- _Work request_: Beginning with the line where "white teapot: 3 -> 5" appears, restate each line word for word until the data ends. Pictures do not go in.

- _Records for processing_:
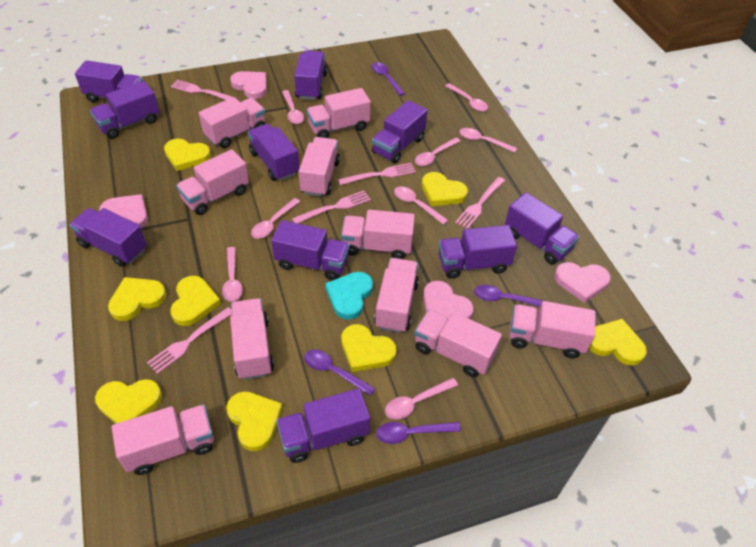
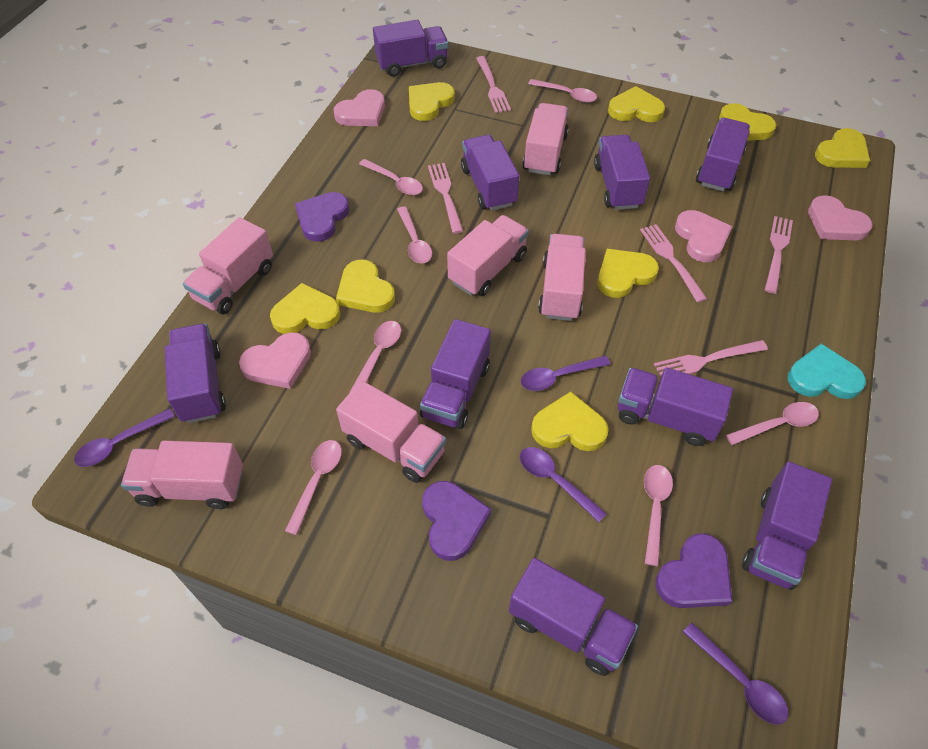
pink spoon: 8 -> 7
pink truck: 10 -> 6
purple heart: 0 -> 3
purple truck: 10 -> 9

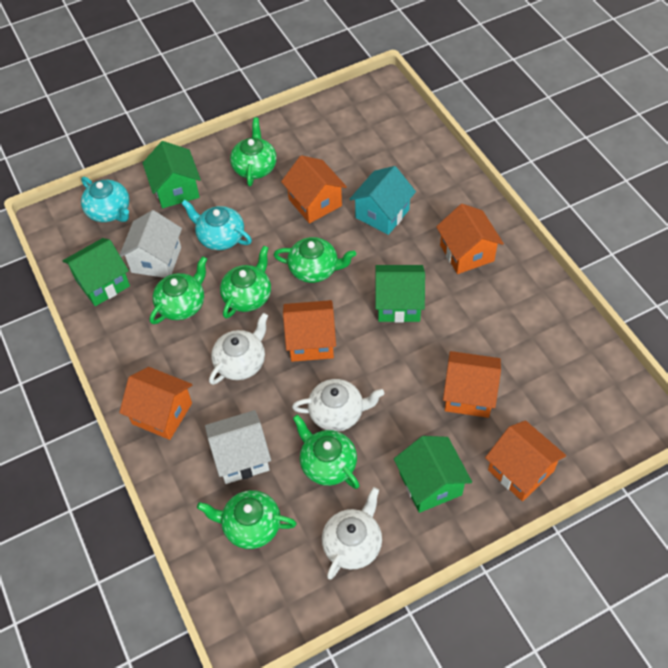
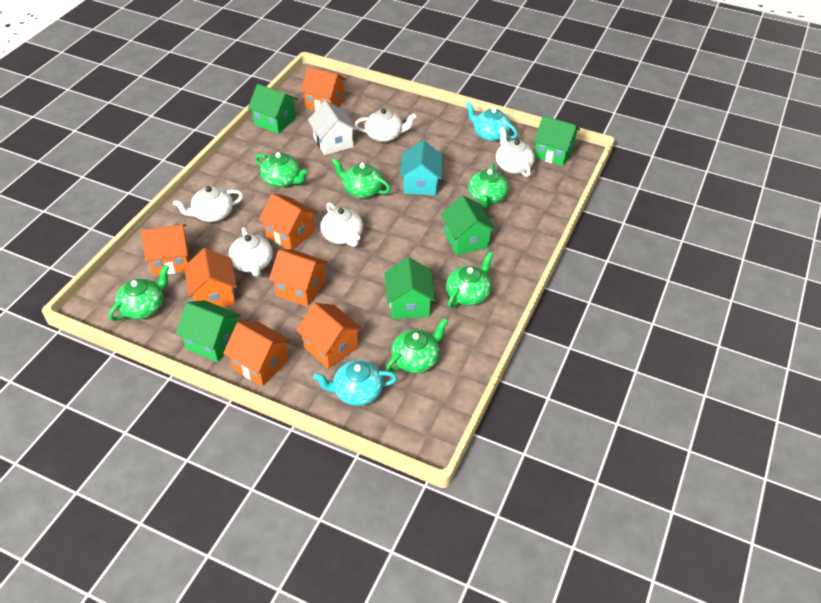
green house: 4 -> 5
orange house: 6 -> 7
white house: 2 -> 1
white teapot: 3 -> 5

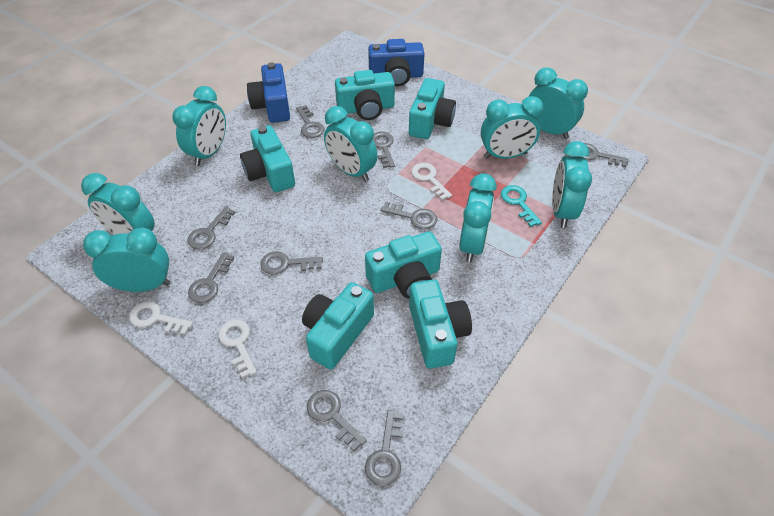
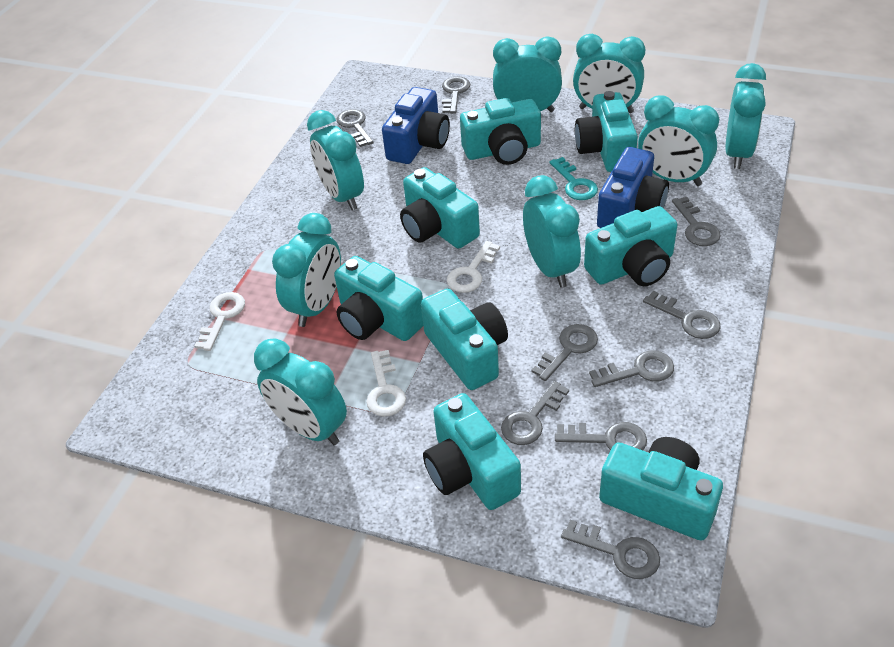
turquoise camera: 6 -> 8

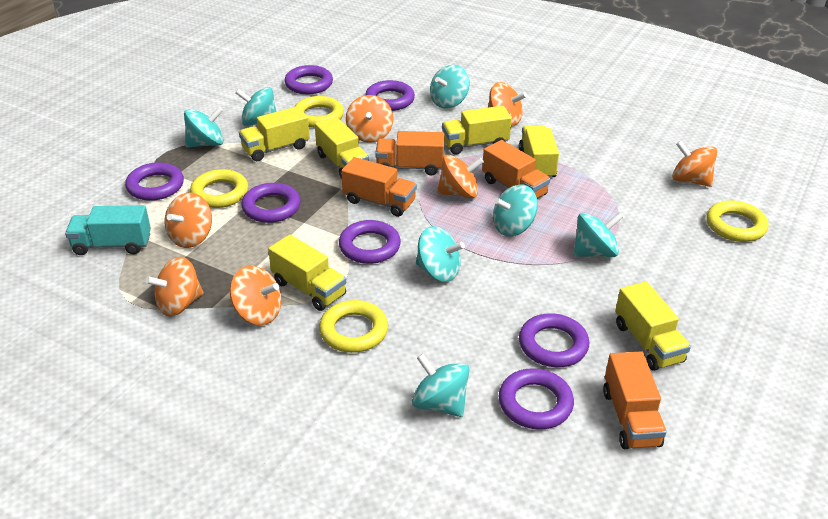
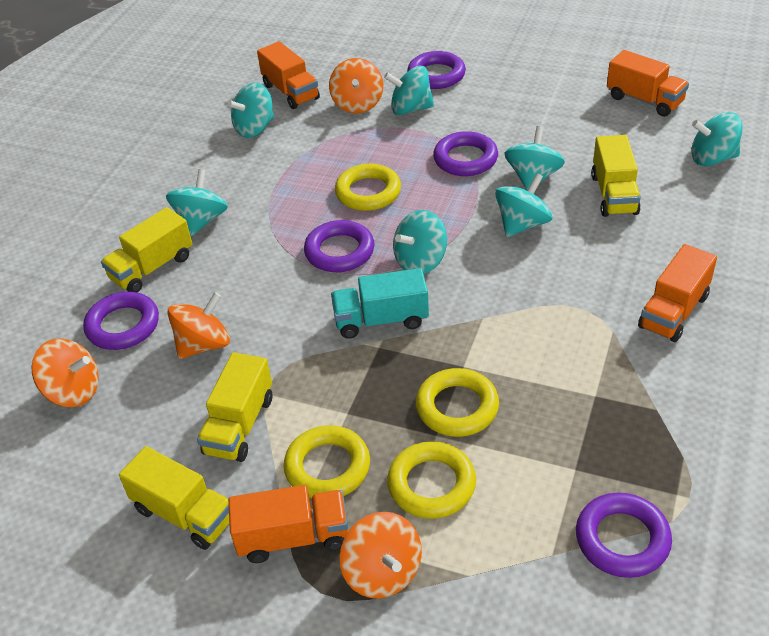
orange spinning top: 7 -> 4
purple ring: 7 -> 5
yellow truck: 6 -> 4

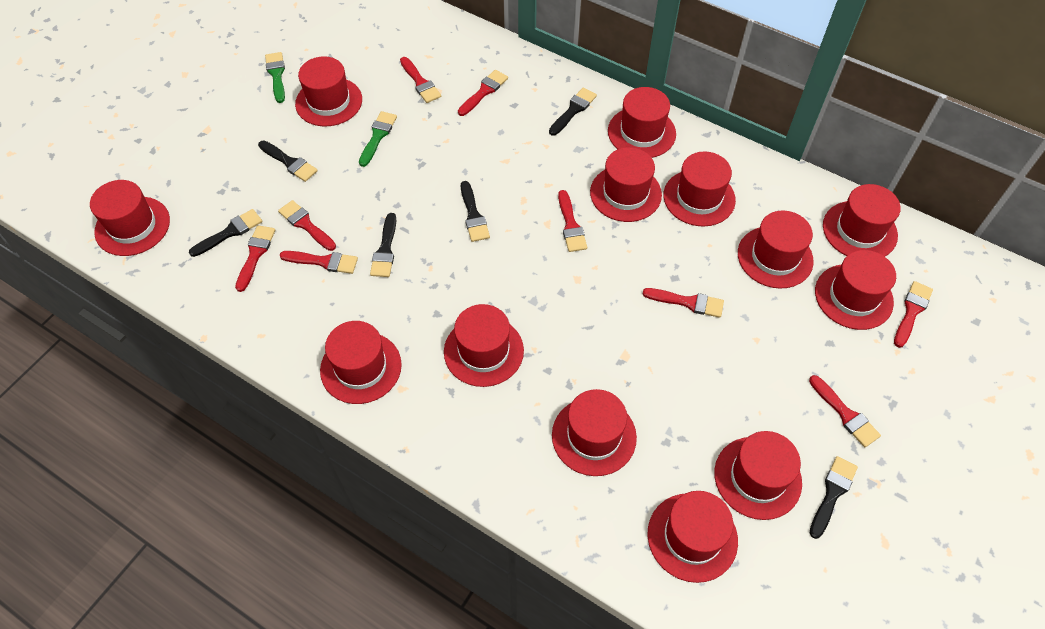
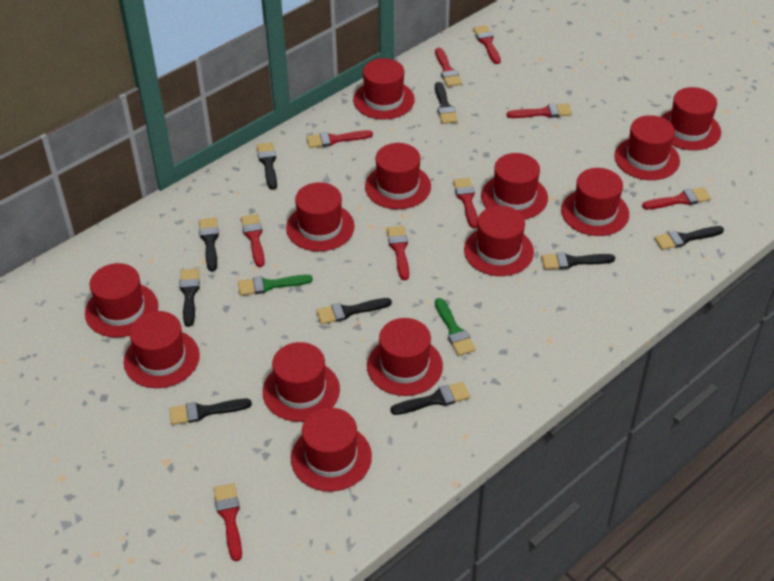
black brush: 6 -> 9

- _Reply_:
white teapot: 3 -> 5

turquoise camera: 6 -> 8

orange spinning top: 7 -> 4
purple ring: 7 -> 5
yellow truck: 6 -> 4

black brush: 6 -> 9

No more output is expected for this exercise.